Records for the task:
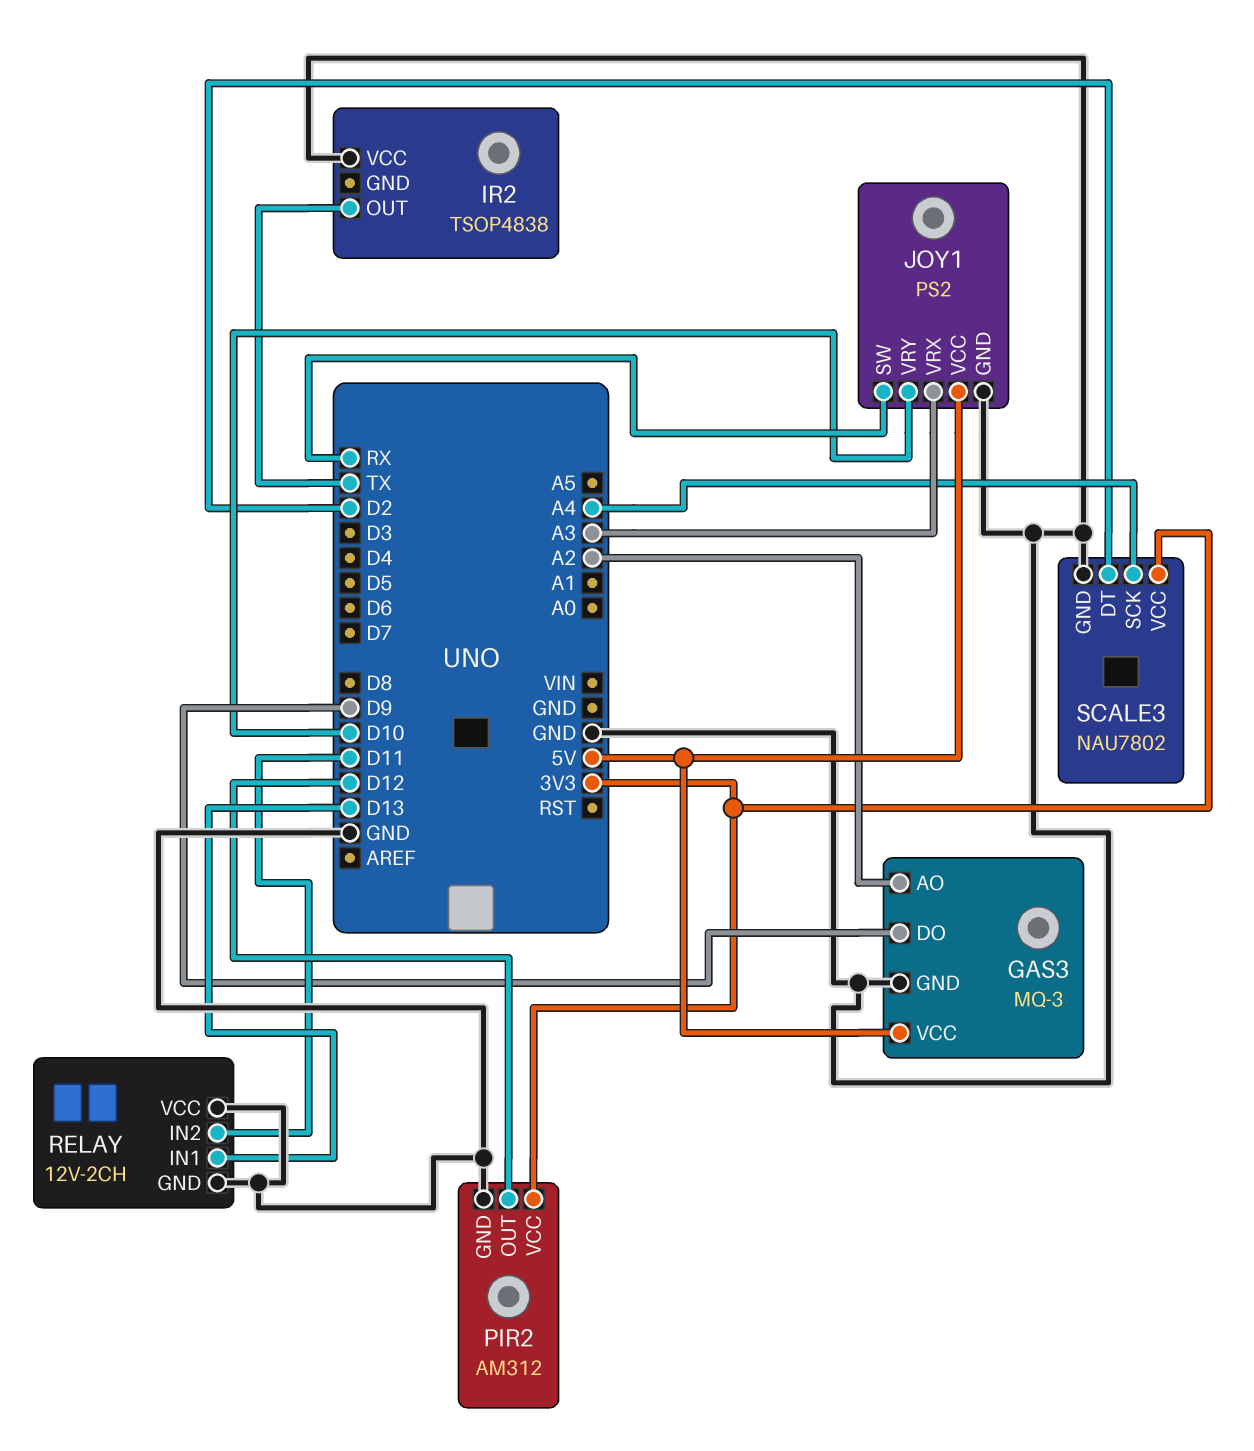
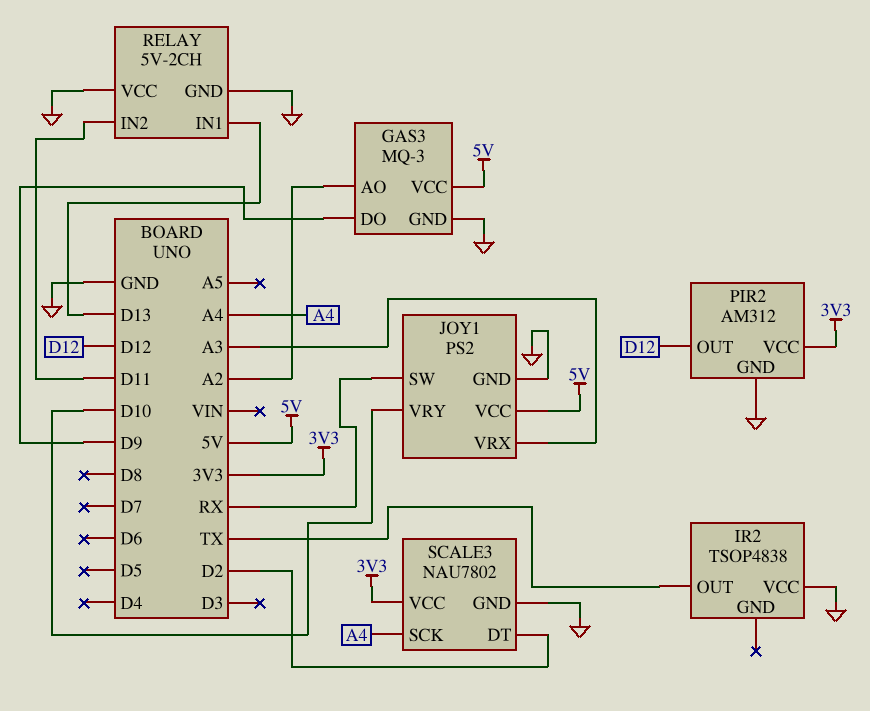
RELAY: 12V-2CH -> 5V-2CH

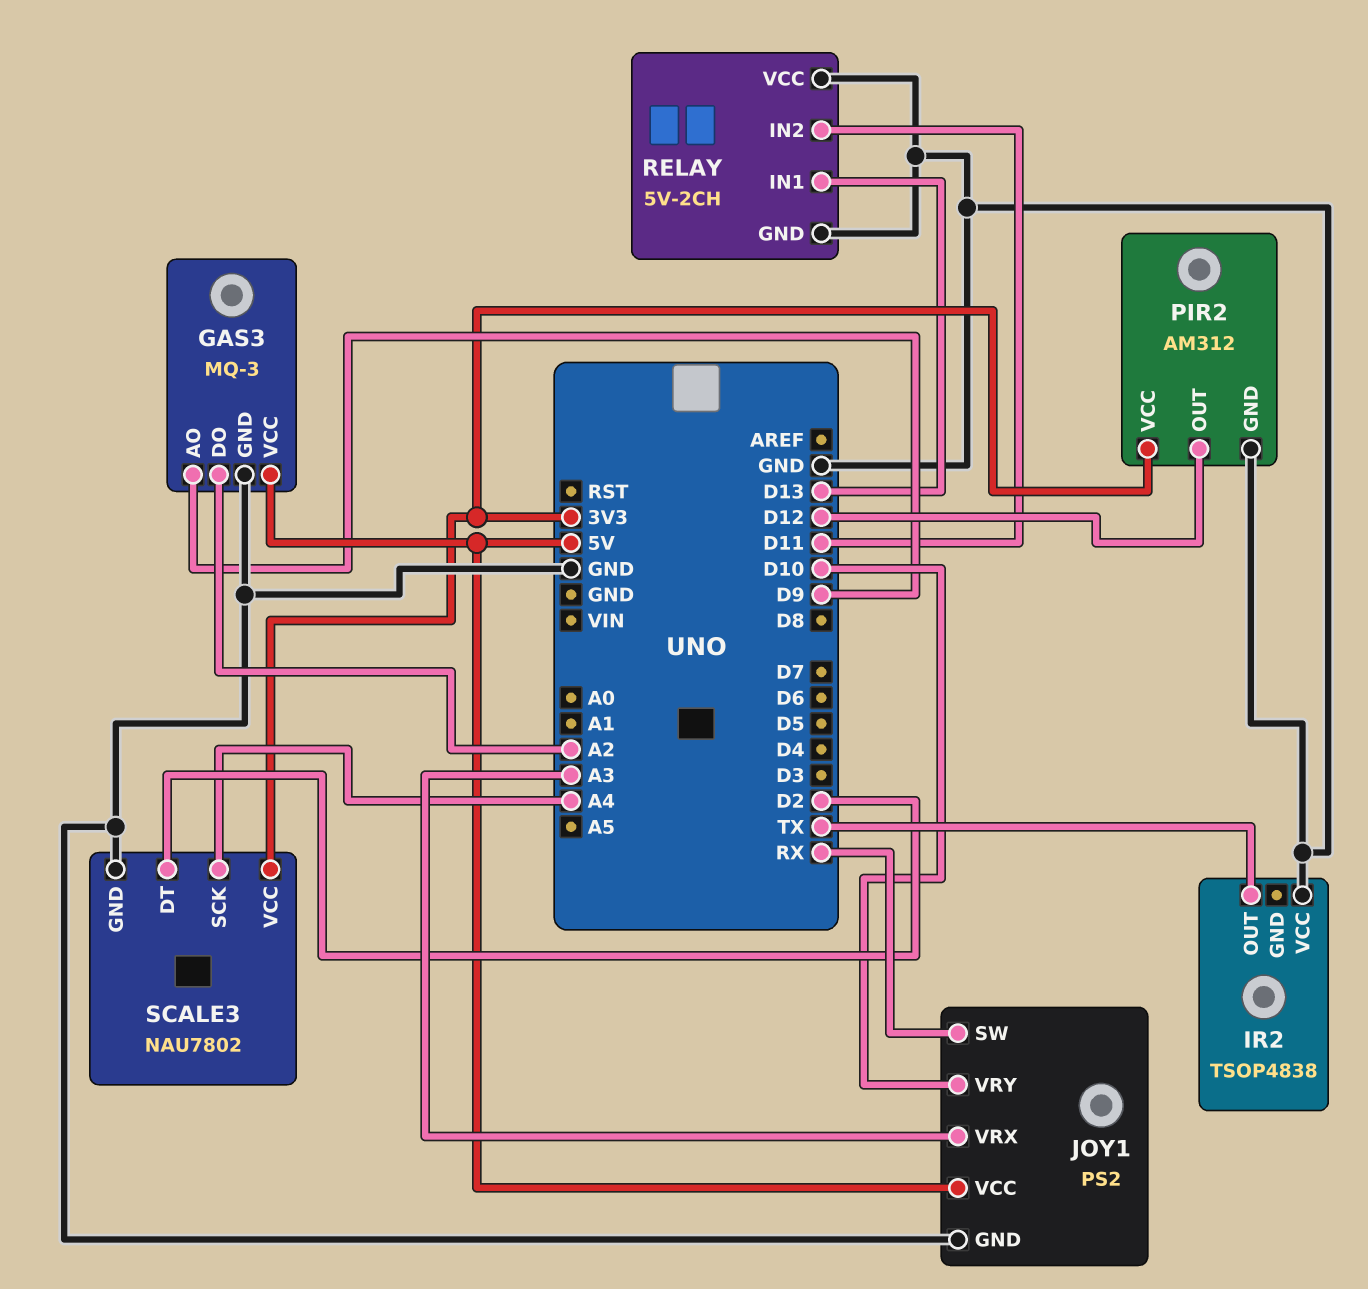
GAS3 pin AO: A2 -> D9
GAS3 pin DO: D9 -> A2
---
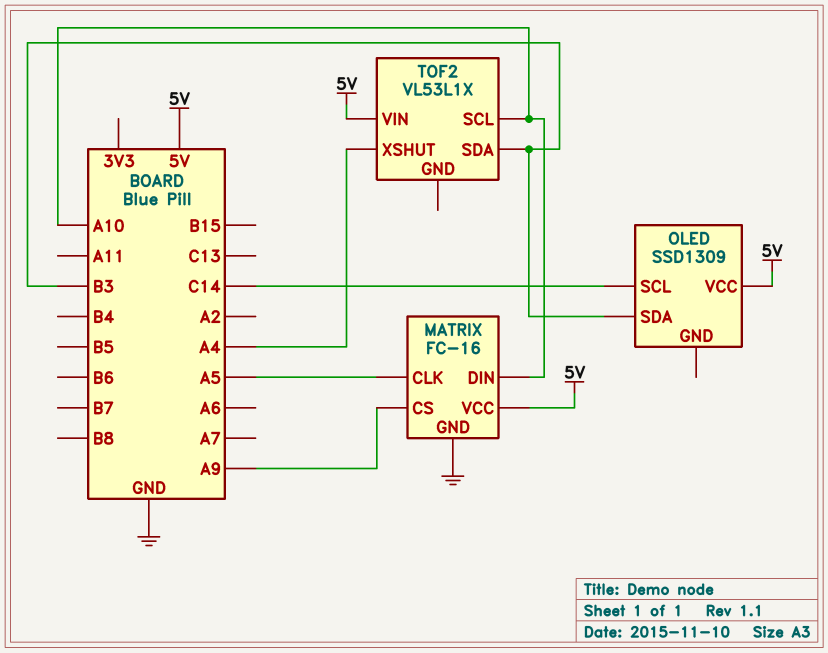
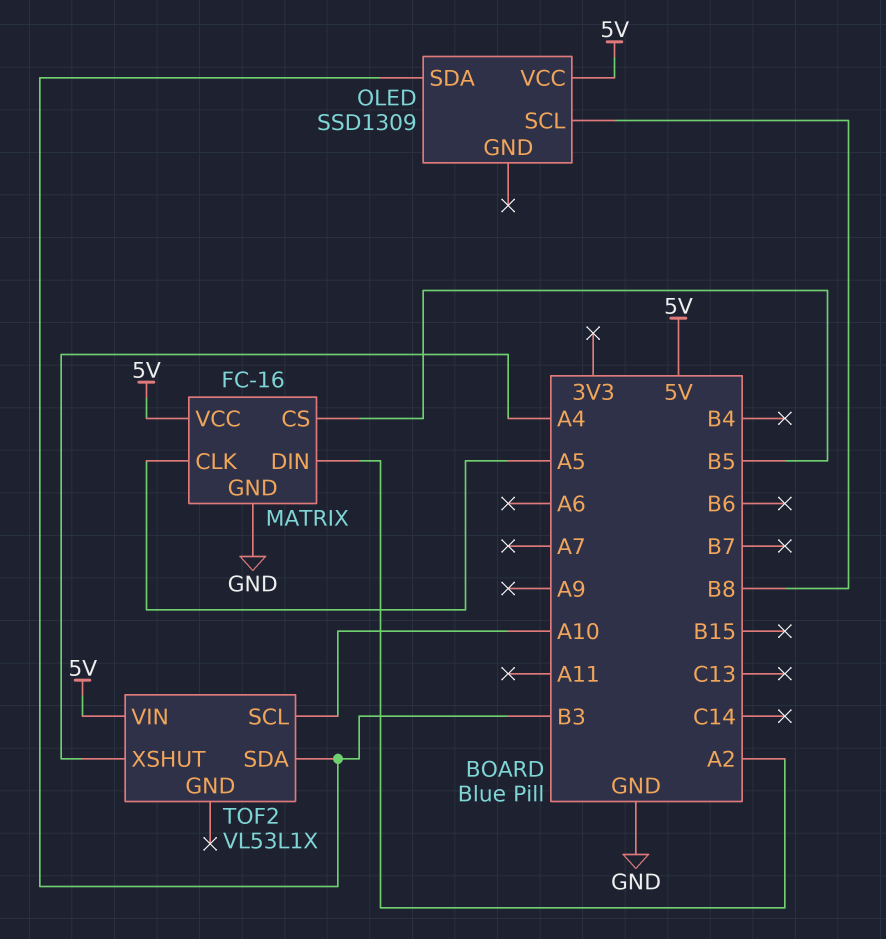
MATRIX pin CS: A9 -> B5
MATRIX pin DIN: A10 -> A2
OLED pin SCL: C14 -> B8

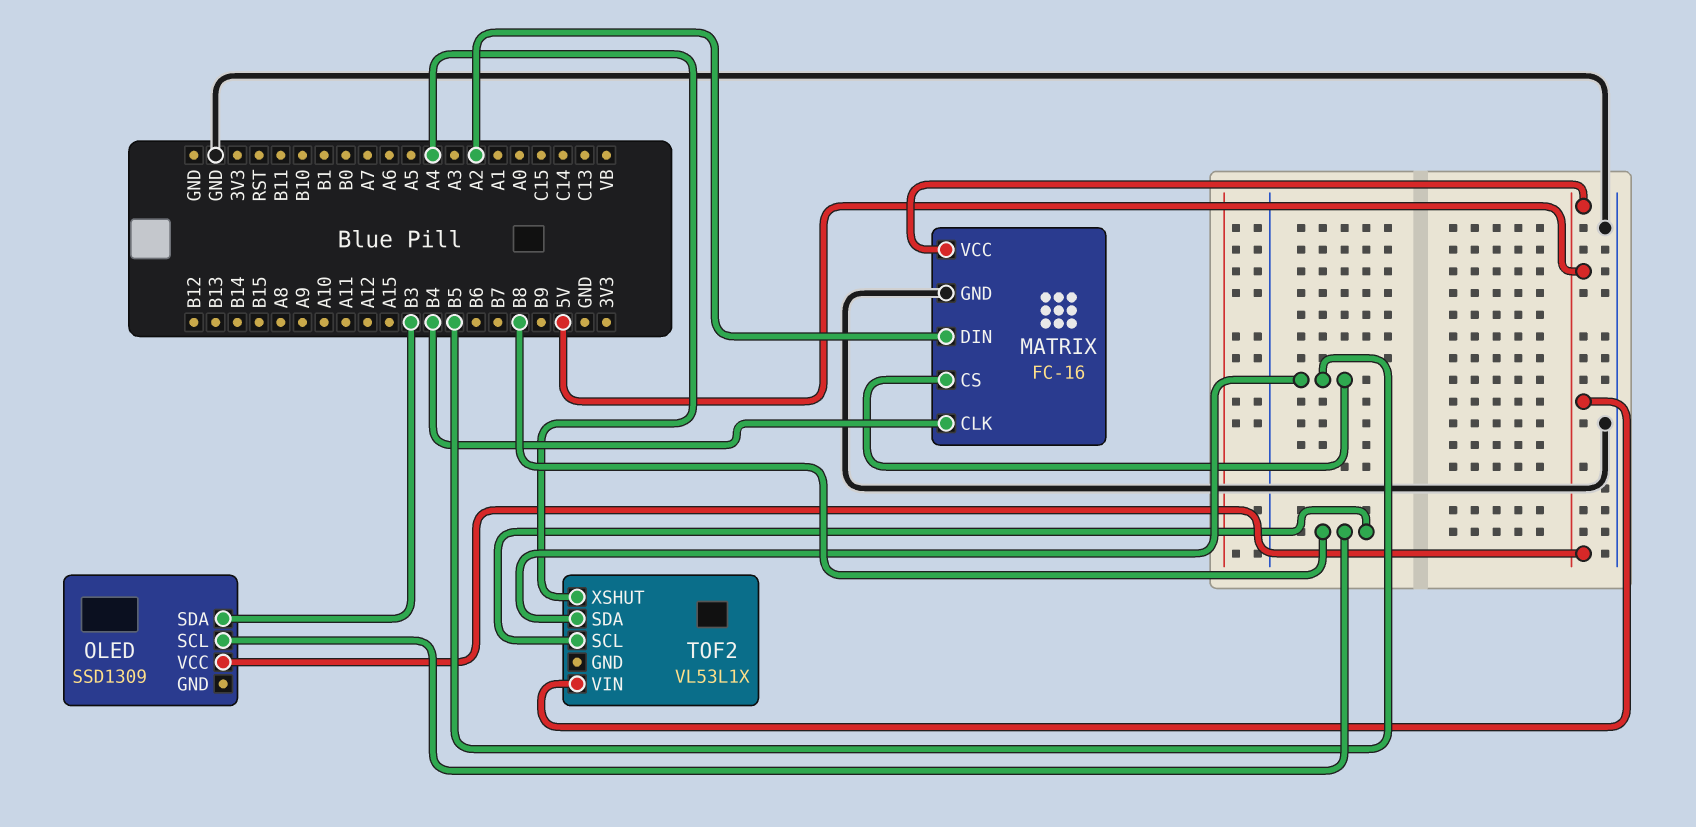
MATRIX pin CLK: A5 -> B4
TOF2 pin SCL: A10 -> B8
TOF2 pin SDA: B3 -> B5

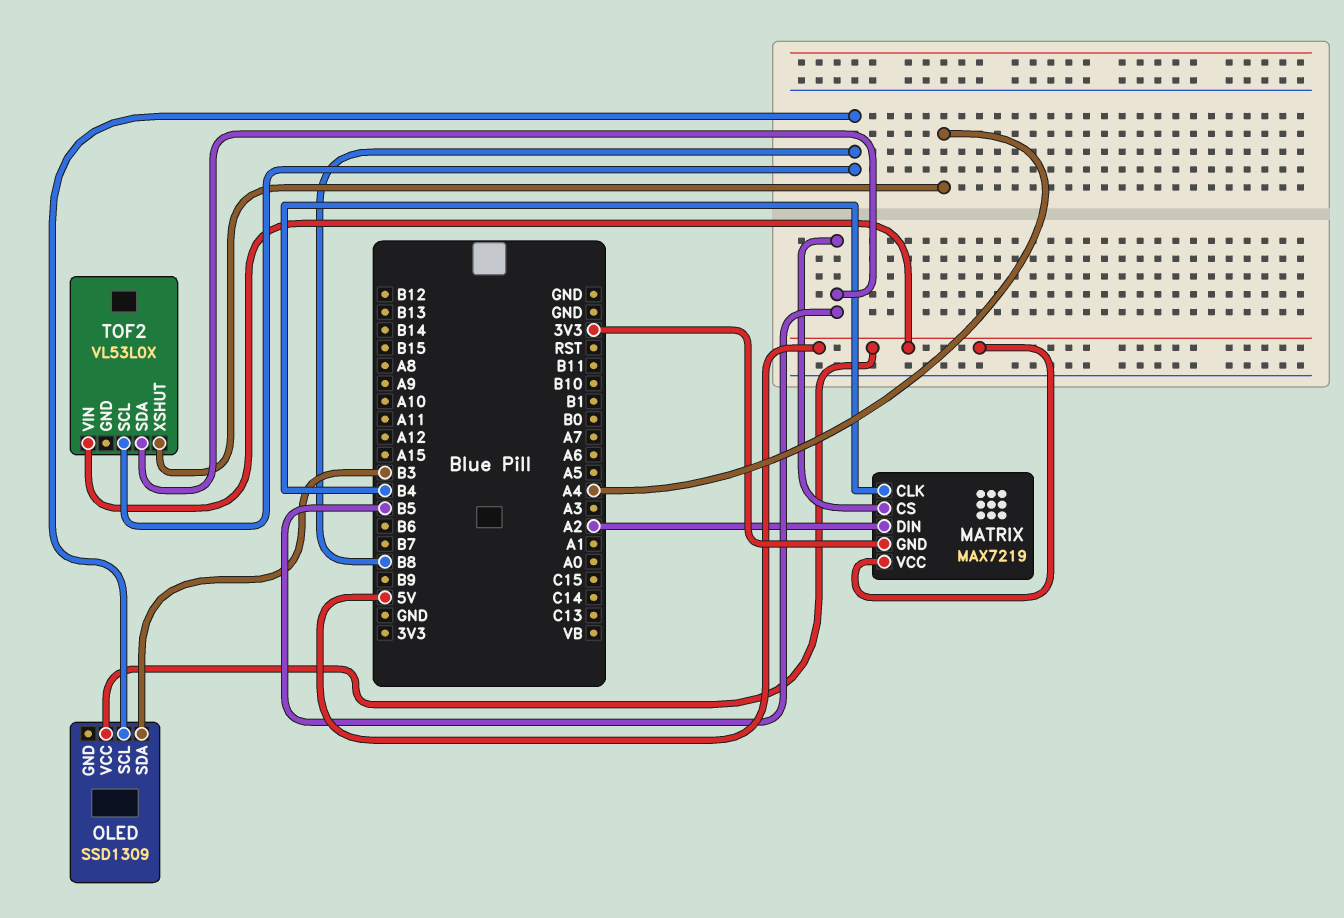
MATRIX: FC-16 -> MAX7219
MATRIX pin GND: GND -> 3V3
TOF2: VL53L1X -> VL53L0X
---
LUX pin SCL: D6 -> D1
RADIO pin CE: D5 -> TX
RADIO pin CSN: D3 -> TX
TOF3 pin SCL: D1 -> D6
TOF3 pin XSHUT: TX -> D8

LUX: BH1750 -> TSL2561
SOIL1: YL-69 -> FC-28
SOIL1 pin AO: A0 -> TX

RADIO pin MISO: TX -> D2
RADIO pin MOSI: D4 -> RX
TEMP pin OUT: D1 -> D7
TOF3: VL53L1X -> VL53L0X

Prompt: In the listing above, which lines include the string "RADIO"? Return every one of them.

Response:
RADIO pin CE: D5 -> TX
RADIO pin CSN: D3 -> TX
RADIO pin MISO: TX -> D2
RADIO pin MOSI: D4 -> RX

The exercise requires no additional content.